=== Work order ===
Only the lines from the line holding "yellow box [999,454,1088,535]" through the final line of the entries below are to be returned, exactly as they stand.

(Records from a dataset)
=== Begin Enclosure ===

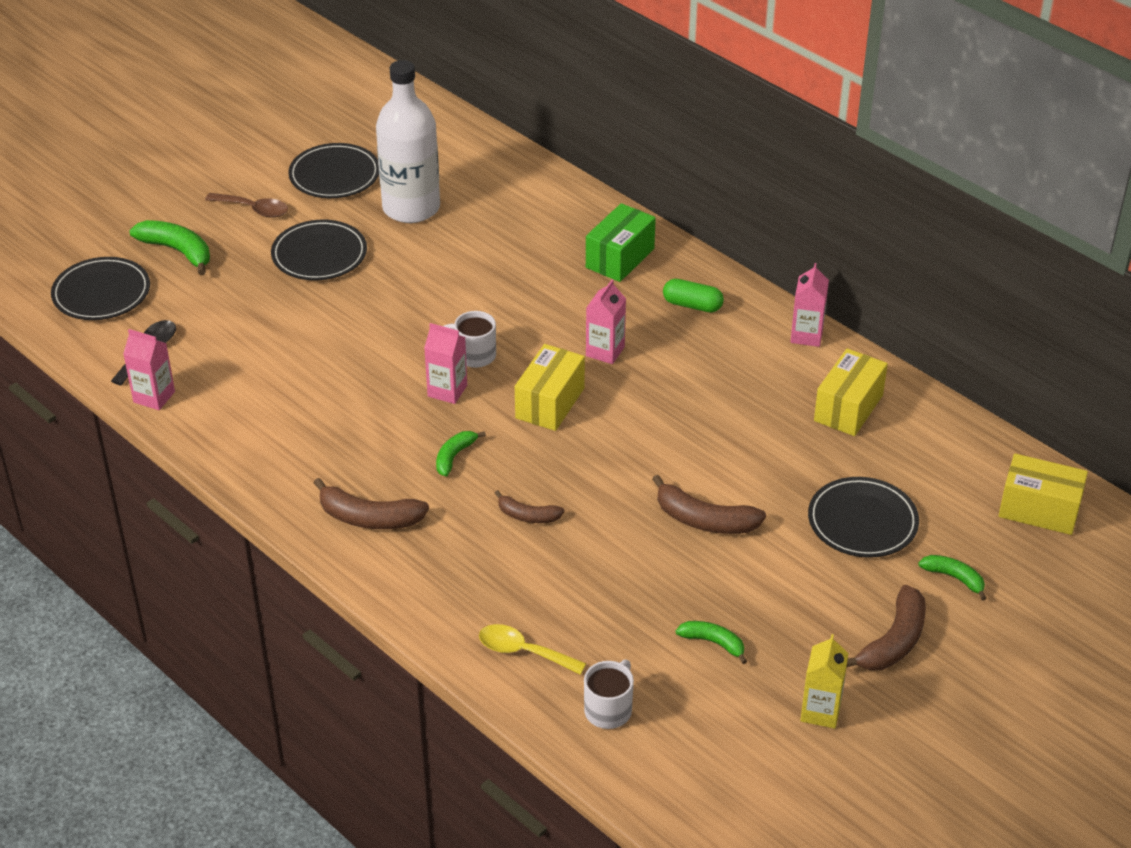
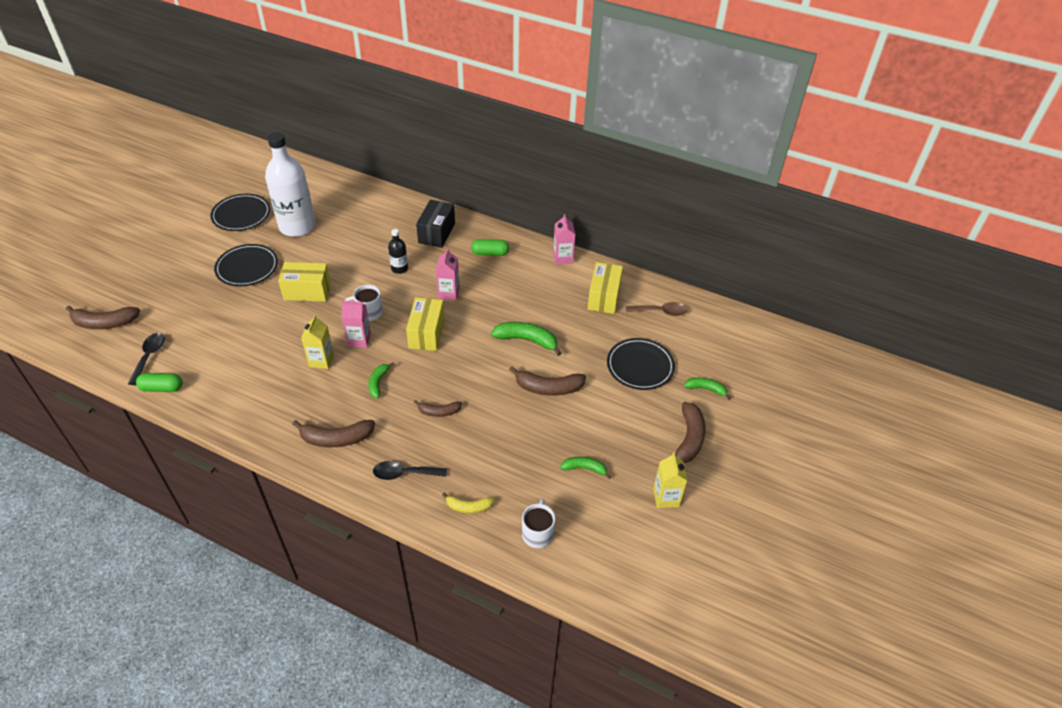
camera: 20 degrees left, 5 degrees up
black plate [51,257,150,320] -> brown banana [66,306,140,329]
pink carton [123,329,175,410] -> green capsule [136,373,183,392]
green banana [129,220,210,275] -> green banana moved to [491,322,562,356]
brown spoon [205,193,288,218] -> brown spoon moved to [626,302,688,316]
yellow spoon [479,624,586,675] -> yellow banana [442,493,494,514]
green box [586,203,656,282] -> black box [416,200,455,248]
yellow box [999,454,1088,535] -> yellow box moved to [278,262,331,302]
none -> yellow carton [301,315,334,369]
none -> black spoon [373,461,447,480]
none -> black bottle [388,229,408,274]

=== End Enclosure ===

=== Completed exercise ===
yellow box [999,454,1088,535] -> yellow box moved to [278,262,331,302]
none -> yellow carton [301,315,334,369]
none -> black spoon [373,461,447,480]
none -> black bottle [388,229,408,274]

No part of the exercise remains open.